[DATA FOR THIS EXERCISE]:
--- START ---

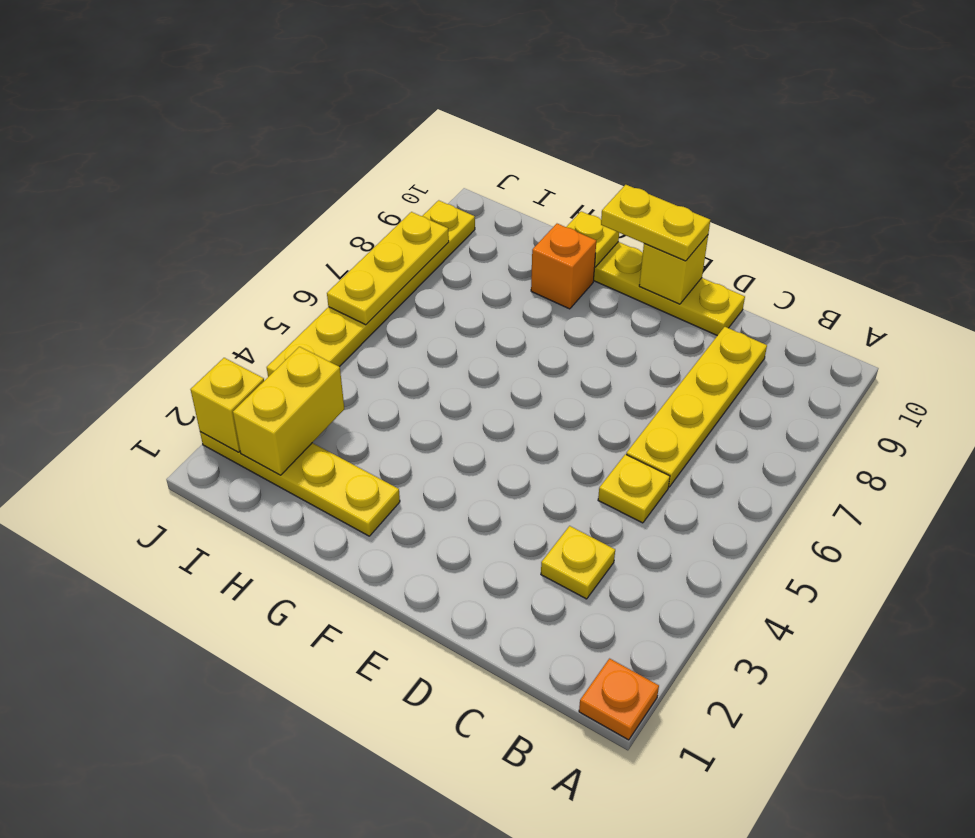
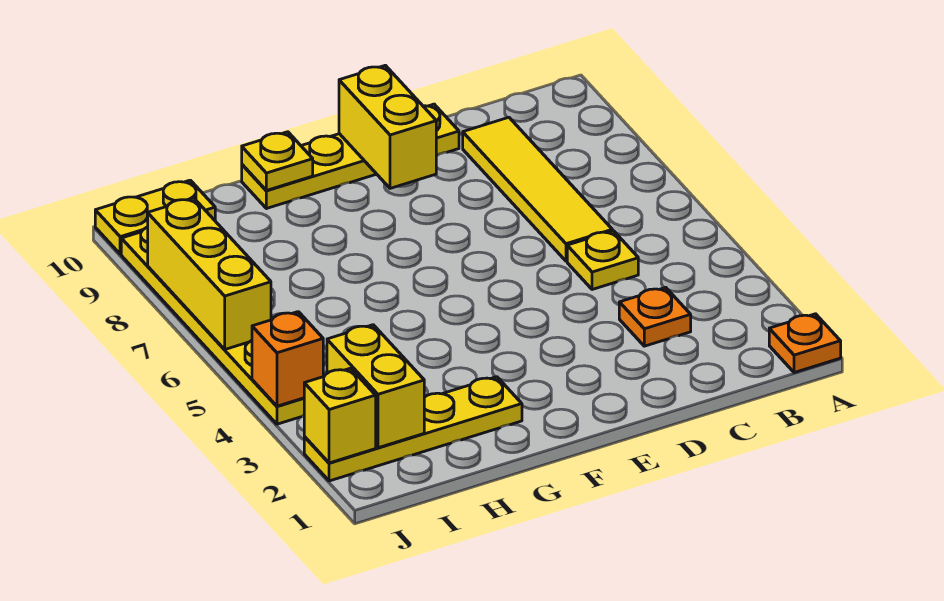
yellow plate C3 level 1 -> orange plate C3 level 1
yellow plate C6:C9 level 1 -> yellow tile C6:C9 level 1
yellow brick E10 level 2 -> yellow brick E9:E10 level 2
yellow plate E10:F10 level 3 -> yellow plate I10:J10 level 1
orange brick G9 level 1 -> orange brick J4 level 2
yellow plate J6:J8 level 2 -> yellow brick J6:J8 level 2

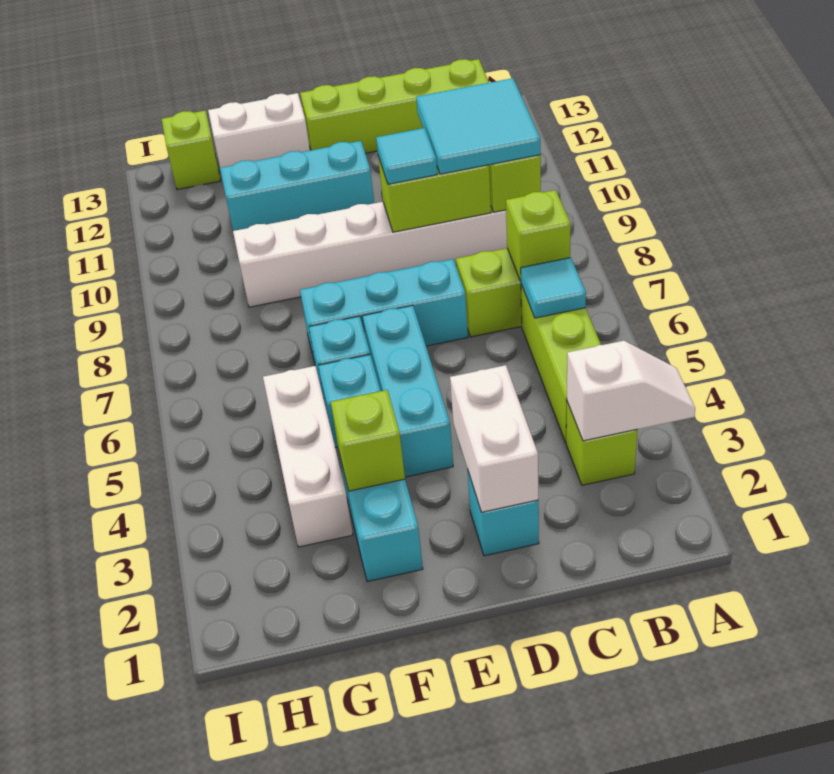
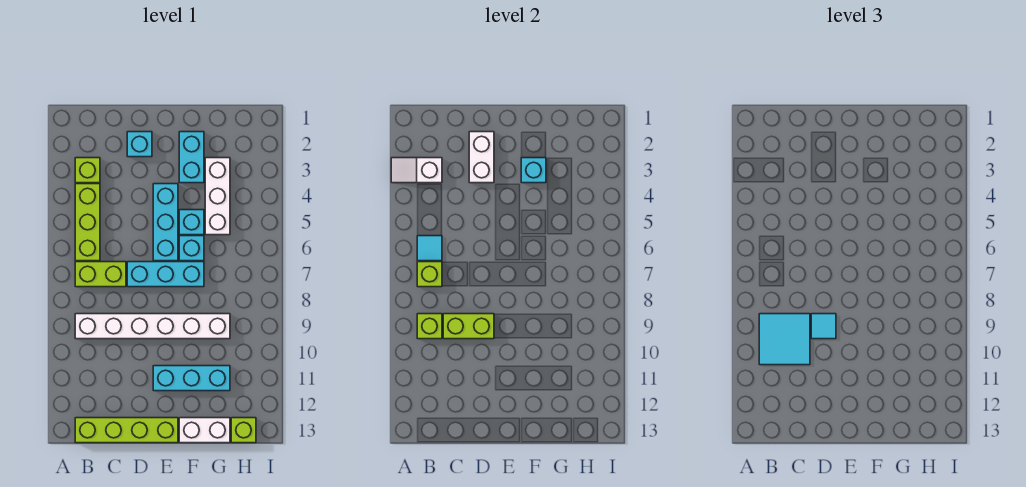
lime brick F3 level 2 -> cyan brick F3 level 2

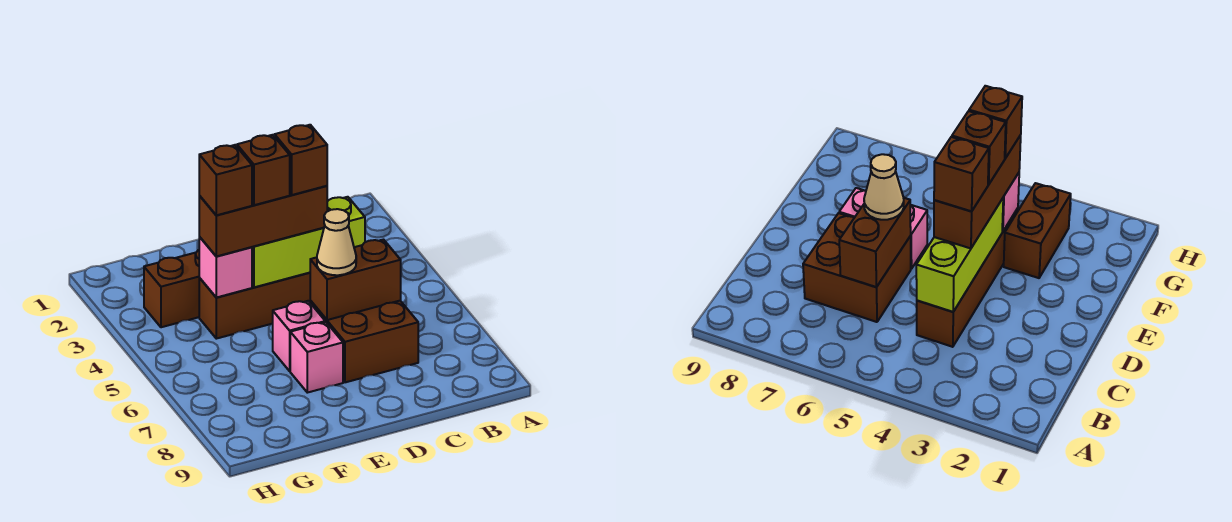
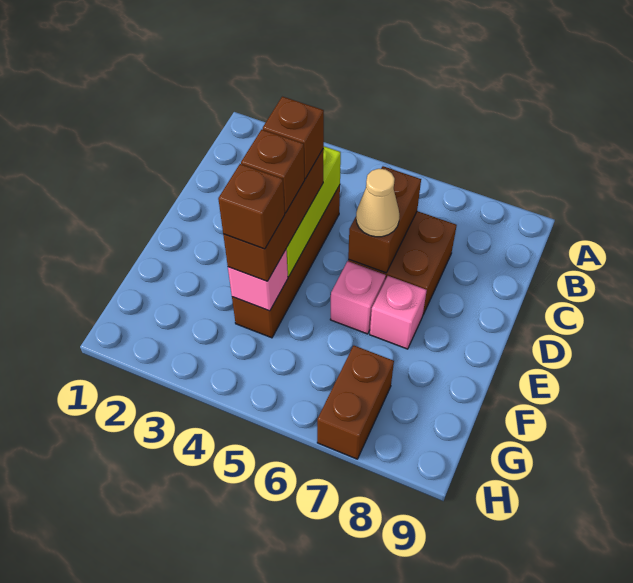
brown brick F3:G3 level 1 -> brown brick G7:H7 level 1

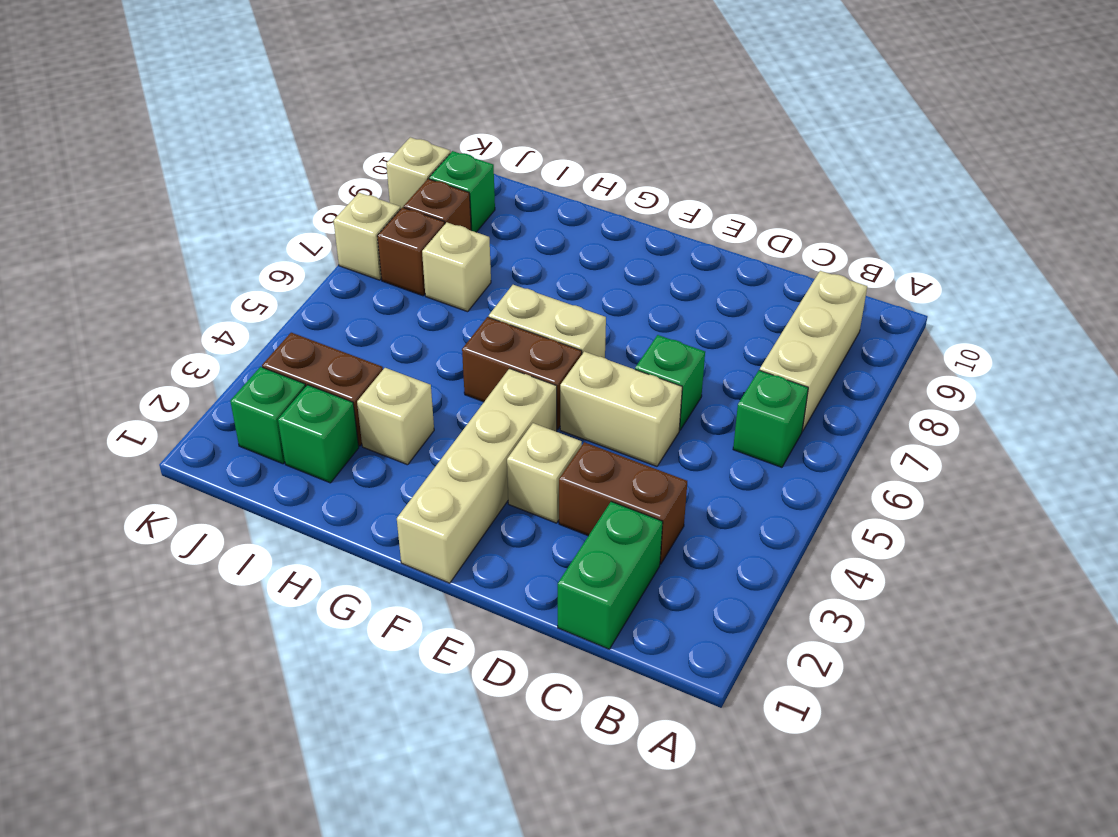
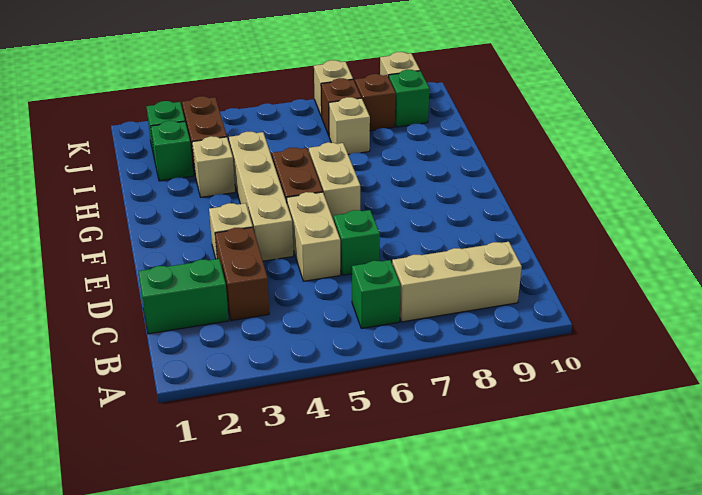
tan brick F1:F4 level 1 -> tan brick E4:H4 level 1

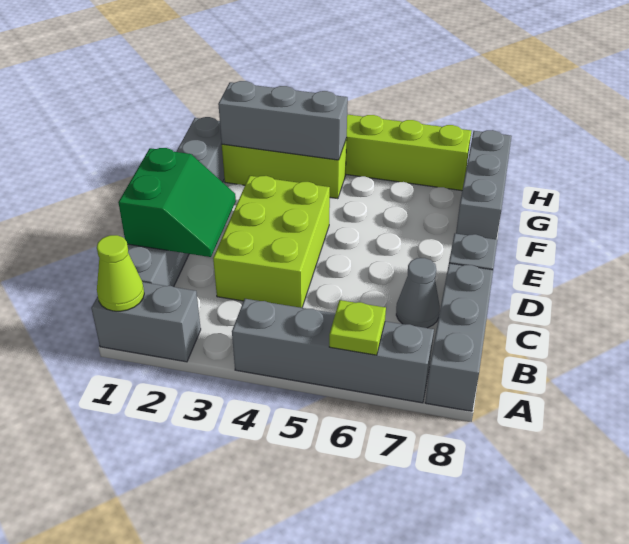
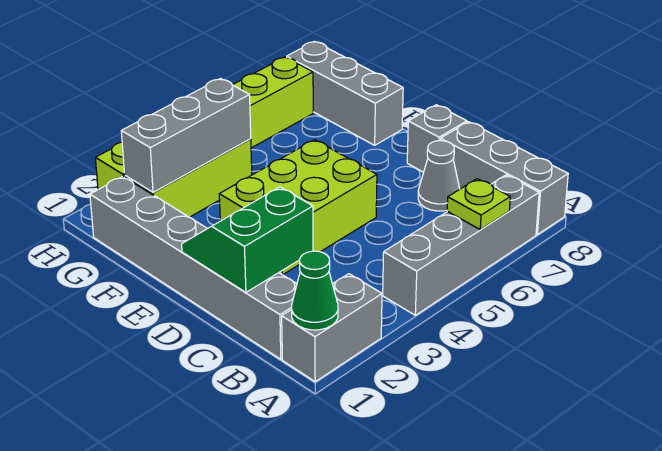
lime cone A1 level 2 -> green cone A1 level 2
green slope C1:D2 level 2 top 1 -> green slope C1:D2 level 2 top C
lime brick C3:E4 level 1 -> lime brick D3:E5 level 1

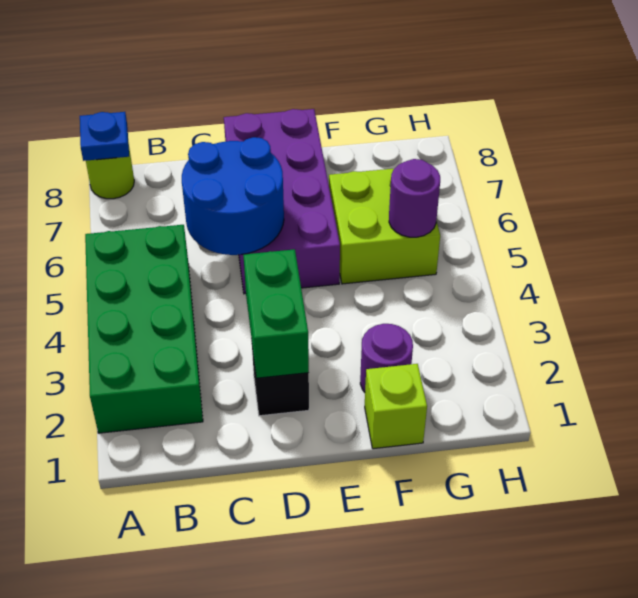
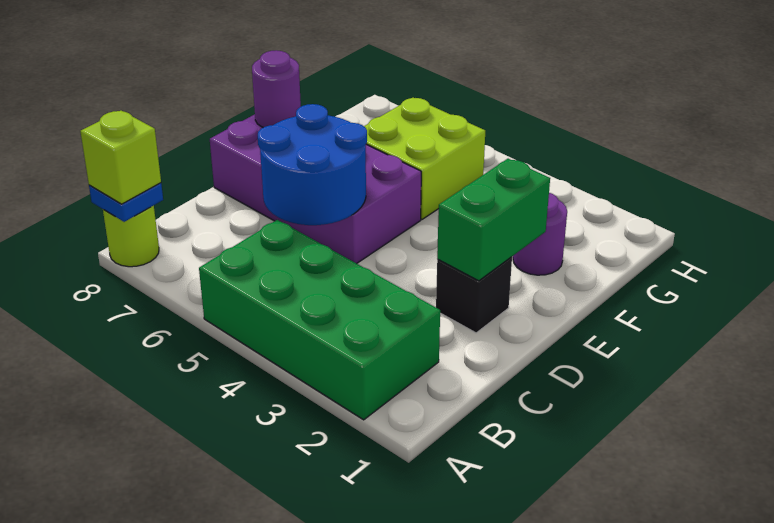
green brick D2:D3 level 2 -> green brick D2:E2 level 2
lime brick F1 level 1 -> lime brick A8 level 3
purple round brick G5 level 2 -> purple round brick E8 level 2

--- END ---

Print exactly the span of lines that begins with the line containing "tan brick F1:F4" and ends with the last line of the listing, with no pictures.

tan brick F1:F4 level 1 -> tan brick E4:H4 level 1

lime cone A1 level 2 -> green cone A1 level 2
green slope C1:D2 level 2 top 1 -> green slope C1:D2 level 2 top C
lime brick C3:E4 level 1 -> lime brick D3:E5 level 1

green brick D2:D3 level 2 -> green brick D2:E2 level 2
lime brick F1 level 1 -> lime brick A8 level 3
purple round brick G5 level 2 -> purple round brick E8 level 2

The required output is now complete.